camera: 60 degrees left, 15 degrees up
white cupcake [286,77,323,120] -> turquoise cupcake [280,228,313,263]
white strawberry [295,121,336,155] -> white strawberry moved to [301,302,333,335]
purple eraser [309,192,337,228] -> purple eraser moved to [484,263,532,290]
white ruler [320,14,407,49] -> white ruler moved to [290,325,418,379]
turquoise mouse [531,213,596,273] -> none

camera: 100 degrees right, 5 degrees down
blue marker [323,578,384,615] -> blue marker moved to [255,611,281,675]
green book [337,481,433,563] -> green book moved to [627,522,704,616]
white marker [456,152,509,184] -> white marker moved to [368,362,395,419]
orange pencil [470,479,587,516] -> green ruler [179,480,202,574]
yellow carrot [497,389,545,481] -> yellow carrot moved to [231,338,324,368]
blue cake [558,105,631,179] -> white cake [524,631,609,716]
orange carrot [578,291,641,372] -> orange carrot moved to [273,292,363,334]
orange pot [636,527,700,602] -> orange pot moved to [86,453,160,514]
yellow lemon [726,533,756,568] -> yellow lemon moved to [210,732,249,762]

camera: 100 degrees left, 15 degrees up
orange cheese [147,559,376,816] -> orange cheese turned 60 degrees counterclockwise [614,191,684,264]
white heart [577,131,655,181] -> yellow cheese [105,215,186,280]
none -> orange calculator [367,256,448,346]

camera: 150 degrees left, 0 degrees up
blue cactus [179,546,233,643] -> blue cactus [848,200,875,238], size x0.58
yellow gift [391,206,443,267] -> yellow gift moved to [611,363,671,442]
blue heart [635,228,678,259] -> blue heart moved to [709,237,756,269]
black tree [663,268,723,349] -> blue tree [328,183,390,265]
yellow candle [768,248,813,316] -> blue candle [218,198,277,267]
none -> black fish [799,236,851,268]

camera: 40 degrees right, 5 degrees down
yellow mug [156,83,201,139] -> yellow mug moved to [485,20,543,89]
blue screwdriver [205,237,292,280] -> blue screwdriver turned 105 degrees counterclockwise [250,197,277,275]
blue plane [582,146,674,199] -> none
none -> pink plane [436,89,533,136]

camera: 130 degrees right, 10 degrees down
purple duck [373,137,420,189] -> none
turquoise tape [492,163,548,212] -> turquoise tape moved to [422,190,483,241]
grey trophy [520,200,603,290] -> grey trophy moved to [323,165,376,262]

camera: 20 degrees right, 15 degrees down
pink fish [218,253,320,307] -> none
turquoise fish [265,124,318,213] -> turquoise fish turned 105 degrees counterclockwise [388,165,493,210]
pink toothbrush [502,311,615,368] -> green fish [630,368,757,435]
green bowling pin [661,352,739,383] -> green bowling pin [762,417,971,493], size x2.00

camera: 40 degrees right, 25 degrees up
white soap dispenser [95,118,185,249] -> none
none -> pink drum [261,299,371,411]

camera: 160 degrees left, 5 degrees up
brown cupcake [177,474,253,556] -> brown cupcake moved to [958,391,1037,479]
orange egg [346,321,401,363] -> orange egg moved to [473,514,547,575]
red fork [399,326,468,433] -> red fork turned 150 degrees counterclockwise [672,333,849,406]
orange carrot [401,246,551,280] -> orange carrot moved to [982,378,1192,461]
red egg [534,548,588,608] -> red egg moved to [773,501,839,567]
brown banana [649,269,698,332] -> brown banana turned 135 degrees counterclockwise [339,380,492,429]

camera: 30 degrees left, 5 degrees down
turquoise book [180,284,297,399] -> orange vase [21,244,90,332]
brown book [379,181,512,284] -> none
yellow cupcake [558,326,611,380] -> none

------------

◆ Exercise brief
Each line of the listing should be printed again, exactly.

◆ Solution below
camera: 60 degrees left, 15 degrees up
white cupcake [286,77,323,120] -> turquoise cupcake [280,228,313,263]
white strawberry [295,121,336,155] -> white strawberry moved to [301,302,333,335]
purple eraser [309,192,337,228] -> purple eraser moved to [484,263,532,290]
white ruler [320,14,407,49] -> white ruler moved to [290,325,418,379]
turquoise mouse [531,213,596,273] -> none

camera: 100 degrees right, 5 degrees down
blue marker [323,578,384,615] -> blue marker moved to [255,611,281,675]
green book [337,481,433,563] -> green book moved to [627,522,704,616]
white marker [456,152,509,184] -> white marker moved to [368,362,395,419]
orange pencil [470,479,587,516] -> green ruler [179,480,202,574]
yellow carrot [497,389,545,481] -> yellow carrot moved to [231,338,324,368]
blue cake [558,105,631,179] -> white cake [524,631,609,716]
orange carrot [578,291,641,372] -> orange carrot moved to [273,292,363,334]
orange pot [636,527,700,602] -> orange pot moved to [86,453,160,514]
yellow lemon [726,533,756,568] -> yellow lemon moved to [210,732,249,762]

camera: 100 degrees left, 15 degrees up
orange cheese [147,559,376,816] -> orange cheese turned 60 degrees counterclockwise [614,191,684,264]
white heart [577,131,655,181] -> yellow cheese [105,215,186,280]
none -> orange calculator [367,256,448,346]

camera: 150 degrees left, 0 degrees up
blue cactus [179,546,233,643] -> blue cactus [848,200,875,238], size x0.58
yellow gift [391,206,443,267] -> yellow gift moved to [611,363,671,442]
blue heart [635,228,678,259] -> blue heart moved to [709,237,756,269]
black tree [663,268,723,349] -> blue tree [328,183,390,265]
yellow candle [768,248,813,316] -> blue candle [218,198,277,267]
none -> black fish [799,236,851,268]

camera: 40 degrees right, 5 degrees down
yellow mug [156,83,201,139] -> yellow mug moved to [485,20,543,89]
blue screwdriver [205,237,292,280] -> blue screwdriver turned 105 degrees counterclockwise [250,197,277,275]
blue plane [582,146,674,199] -> none
none -> pink plane [436,89,533,136]

camera: 130 degrees right, 10 degrees down
purple duck [373,137,420,189] -> none
turquoise tape [492,163,548,212] -> turquoise tape moved to [422,190,483,241]
grey trophy [520,200,603,290] -> grey trophy moved to [323,165,376,262]

camera: 20 degrees right, 15 degrees down
pink fish [218,253,320,307] -> none
turquoise fish [265,124,318,213] -> turquoise fish turned 105 degrees counterclockwise [388,165,493,210]
pink toothbrush [502,311,615,368] -> green fish [630,368,757,435]
green bowling pin [661,352,739,383] -> green bowling pin [762,417,971,493], size x2.00

camera: 40 degrees right, 25 degrees up
white soap dispenser [95,118,185,249] -> none
none -> pink drum [261,299,371,411]

camera: 160 degrees left, 5 degrees up
brown cupcake [177,474,253,556] -> brown cupcake moved to [958,391,1037,479]
orange egg [346,321,401,363] -> orange egg moved to [473,514,547,575]
red fork [399,326,468,433] -> red fork turned 150 degrees counterclockwise [672,333,849,406]
orange carrot [401,246,551,280] -> orange carrot moved to [982,378,1192,461]
red egg [534,548,588,608] -> red egg moved to [773,501,839,567]
brown banana [649,269,698,332] -> brown banana turned 135 degrees counterclockwise [339,380,492,429]

camera: 30 degrees left, 5 degrees down
turquoise book [180,284,297,399] -> orange vase [21,244,90,332]
brown book [379,181,512,284] -> none
yellow cupcake [558,326,611,380] -> none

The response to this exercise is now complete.